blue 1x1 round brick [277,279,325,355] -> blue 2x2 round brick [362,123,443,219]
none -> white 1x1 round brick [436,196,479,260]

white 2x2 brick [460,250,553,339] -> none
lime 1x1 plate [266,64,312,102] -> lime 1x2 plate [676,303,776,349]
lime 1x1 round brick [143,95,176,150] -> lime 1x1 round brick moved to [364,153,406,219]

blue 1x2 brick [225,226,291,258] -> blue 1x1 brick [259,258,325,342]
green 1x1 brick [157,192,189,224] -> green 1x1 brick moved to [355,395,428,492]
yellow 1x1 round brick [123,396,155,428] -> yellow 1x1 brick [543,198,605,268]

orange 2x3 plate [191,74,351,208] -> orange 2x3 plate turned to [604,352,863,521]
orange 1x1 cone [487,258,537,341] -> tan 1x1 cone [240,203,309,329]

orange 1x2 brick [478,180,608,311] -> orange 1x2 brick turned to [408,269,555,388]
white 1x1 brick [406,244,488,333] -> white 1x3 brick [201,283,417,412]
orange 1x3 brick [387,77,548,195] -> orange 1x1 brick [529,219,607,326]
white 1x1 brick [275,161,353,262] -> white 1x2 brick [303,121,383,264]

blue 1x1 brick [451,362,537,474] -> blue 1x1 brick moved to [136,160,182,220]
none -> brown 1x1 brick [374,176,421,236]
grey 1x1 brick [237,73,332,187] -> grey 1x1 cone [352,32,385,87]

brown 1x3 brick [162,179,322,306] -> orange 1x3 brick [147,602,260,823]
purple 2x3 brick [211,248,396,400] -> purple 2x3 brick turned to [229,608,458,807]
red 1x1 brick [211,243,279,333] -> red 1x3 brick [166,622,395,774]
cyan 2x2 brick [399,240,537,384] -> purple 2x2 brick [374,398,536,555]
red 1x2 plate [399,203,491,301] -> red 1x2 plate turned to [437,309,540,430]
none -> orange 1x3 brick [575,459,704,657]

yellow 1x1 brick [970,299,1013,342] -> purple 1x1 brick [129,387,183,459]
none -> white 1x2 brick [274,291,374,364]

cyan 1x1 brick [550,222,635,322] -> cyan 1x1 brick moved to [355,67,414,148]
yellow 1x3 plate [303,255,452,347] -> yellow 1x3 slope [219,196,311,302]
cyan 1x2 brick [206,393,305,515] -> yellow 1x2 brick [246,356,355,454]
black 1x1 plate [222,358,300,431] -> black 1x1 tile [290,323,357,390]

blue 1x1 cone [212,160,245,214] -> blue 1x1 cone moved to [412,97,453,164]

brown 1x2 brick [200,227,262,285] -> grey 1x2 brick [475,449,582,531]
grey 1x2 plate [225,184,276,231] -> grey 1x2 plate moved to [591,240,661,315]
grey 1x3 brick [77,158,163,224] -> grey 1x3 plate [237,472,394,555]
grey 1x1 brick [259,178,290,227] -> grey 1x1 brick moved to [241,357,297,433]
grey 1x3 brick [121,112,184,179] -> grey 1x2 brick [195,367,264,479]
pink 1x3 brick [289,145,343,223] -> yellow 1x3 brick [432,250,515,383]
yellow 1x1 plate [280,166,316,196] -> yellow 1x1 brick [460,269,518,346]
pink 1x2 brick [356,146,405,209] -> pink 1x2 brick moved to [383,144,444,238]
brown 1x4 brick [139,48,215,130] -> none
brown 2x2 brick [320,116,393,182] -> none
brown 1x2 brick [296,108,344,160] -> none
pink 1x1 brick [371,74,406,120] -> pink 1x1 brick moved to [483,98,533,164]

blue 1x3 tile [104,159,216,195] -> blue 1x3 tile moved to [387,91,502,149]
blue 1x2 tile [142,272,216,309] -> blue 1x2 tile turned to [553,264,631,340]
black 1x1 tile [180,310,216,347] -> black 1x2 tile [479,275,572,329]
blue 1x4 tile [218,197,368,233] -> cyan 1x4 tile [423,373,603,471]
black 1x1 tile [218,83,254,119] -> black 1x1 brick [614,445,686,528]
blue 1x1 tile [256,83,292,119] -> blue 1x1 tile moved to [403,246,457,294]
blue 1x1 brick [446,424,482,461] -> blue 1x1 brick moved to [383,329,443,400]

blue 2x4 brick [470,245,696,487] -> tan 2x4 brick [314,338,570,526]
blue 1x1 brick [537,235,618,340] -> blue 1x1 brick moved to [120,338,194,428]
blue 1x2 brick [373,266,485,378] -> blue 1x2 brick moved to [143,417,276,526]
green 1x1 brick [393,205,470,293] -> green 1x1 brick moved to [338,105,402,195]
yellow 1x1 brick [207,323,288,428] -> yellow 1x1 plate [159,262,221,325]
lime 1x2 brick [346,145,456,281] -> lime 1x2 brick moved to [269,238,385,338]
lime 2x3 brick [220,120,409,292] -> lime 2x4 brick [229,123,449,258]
================
Could you quote the material above in full, exactly as it stands?

• EXPECTED ANSWER:
blue 1x1 round brick [277,279,325,355] -> blue 2x2 round brick [362,123,443,219]
none -> white 1x1 round brick [436,196,479,260]

white 2x2 brick [460,250,553,339] -> none
lime 1x1 plate [266,64,312,102] -> lime 1x2 plate [676,303,776,349]
lime 1x1 round brick [143,95,176,150] -> lime 1x1 round brick moved to [364,153,406,219]

blue 1x2 brick [225,226,291,258] -> blue 1x1 brick [259,258,325,342]
green 1x1 brick [157,192,189,224] -> green 1x1 brick moved to [355,395,428,492]
yellow 1x1 round brick [123,396,155,428] -> yellow 1x1 brick [543,198,605,268]

orange 2x3 plate [191,74,351,208] -> orange 2x3 plate turned to [604,352,863,521]
orange 1x1 cone [487,258,537,341] -> tan 1x1 cone [240,203,309,329]

orange 1x2 brick [478,180,608,311] -> orange 1x2 brick turned to [408,269,555,388]
white 1x1 brick [406,244,488,333] -> white 1x3 brick [201,283,417,412]
orange 1x3 brick [387,77,548,195] -> orange 1x1 brick [529,219,607,326]
white 1x1 brick [275,161,353,262] -> white 1x2 brick [303,121,383,264]

blue 1x1 brick [451,362,537,474] -> blue 1x1 brick moved to [136,160,182,220]
none -> brown 1x1 brick [374,176,421,236]
grey 1x1 brick [237,73,332,187] -> grey 1x1 cone [352,32,385,87]

brown 1x3 brick [162,179,322,306] -> orange 1x3 brick [147,602,260,823]
purple 2x3 brick [211,248,396,400] -> purple 2x3 brick turned to [229,608,458,807]
red 1x1 brick [211,243,279,333] -> red 1x3 brick [166,622,395,774]
cyan 2x2 brick [399,240,537,384] -> purple 2x2 brick [374,398,536,555]
red 1x2 plate [399,203,491,301] -> red 1x2 plate turned to [437,309,540,430]
none -> orange 1x3 brick [575,459,704,657]

yellow 1x1 brick [970,299,1013,342] -> purple 1x1 brick [129,387,183,459]
none -> white 1x2 brick [274,291,374,364]

cyan 1x1 brick [550,222,635,322] -> cyan 1x1 brick moved to [355,67,414,148]
yellow 1x3 plate [303,255,452,347] -> yellow 1x3 slope [219,196,311,302]
cyan 1x2 brick [206,393,305,515] -> yellow 1x2 brick [246,356,355,454]
black 1x1 plate [222,358,300,431] -> black 1x1 tile [290,323,357,390]

blue 1x1 cone [212,160,245,214] -> blue 1x1 cone moved to [412,97,453,164]

brown 1x2 brick [200,227,262,285] -> grey 1x2 brick [475,449,582,531]
grey 1x2 plate [225,184,276,231] -> grey 1x2 plate moved to [591,240,661,315]
grey 1x3 brick [77,158,163,224] -> grey 1x3 plate [237,472,394,555]
grey 1x1 brick [259,178,290,227] -> grey 1x1 brick moved to [241,357,297,433]
grey 1x3 brick [121,112,184,179] -> grey 1x2 brick [195,367,264,479]
pink 1x3 brick [289,145,343,223] -> yellow 1x3 brick [432,250,515,383]
yellow 1x1 plate [280,166,316,196] -> yellow 1x1 brick [460,269,518,346]
pink 1x2 brick [356,146,405,209] -> pink 1x2 brick moved to [383,144,444,238]
brown 1x4 brick [139,48,215,130] -> none
brown 2x2 brick [320,116,393,182] -> none
brown 1x2 brick [296,108,344,160] -> none
pink 1x1 brick [371,74,406,120] -> pink 1x1 brick moved to [483,98,533,164]

blue 1x3 tile [104,159,216,195] -> blue 1x3 tile moved to [387,91,502,149]
blue 1x2 tile [142,272,216,309] -> blue 1x2 tile turned to [553,264,631,340]
black 1x1 tile [180,310,216,347] -> black 1x2 tile [479,275,572,329]
blue 1x4 tile [218,197,368,233] -> cyan 1x4 tile [423,373,603,471]
black 1x1 tile [218,83,254,119] -> black 1x1 brick [614,445,686,528]
blue 1x1 tile [256,83,292,119] -> blue 1x1 tile moved to [403,246,457,294]
blue 1x1 brick [446,424,482,461] -> blue 1x1 brick moved to [383,329,443,400]

blue 2x4 brick [470,245,696,487] -> tan 2x4 brick [314,338,570,526]
blue 1x1 brick [537,235,618,340] -> blue 1x1 brick moved to [120,338,194,428]
blue 1x2 brick [373,266,485,378] -> blue 1x2 brick moved to [143,417,276,526]
green 1x1 brick [393,205,470,293] -> green 1x1 brick moved to [338,105,402,195]
yellow 1x1 brick [207,323,288,428] -> yellow 1x1 plate [159,262,221,325]
lime 1x2 brick [346,145,456,281] -> lime 1x2 brick moved to [269,238,385,338]
lime 2x3 brick [220,120,409,292] -> lime 2x4 brick [229,123,449,258]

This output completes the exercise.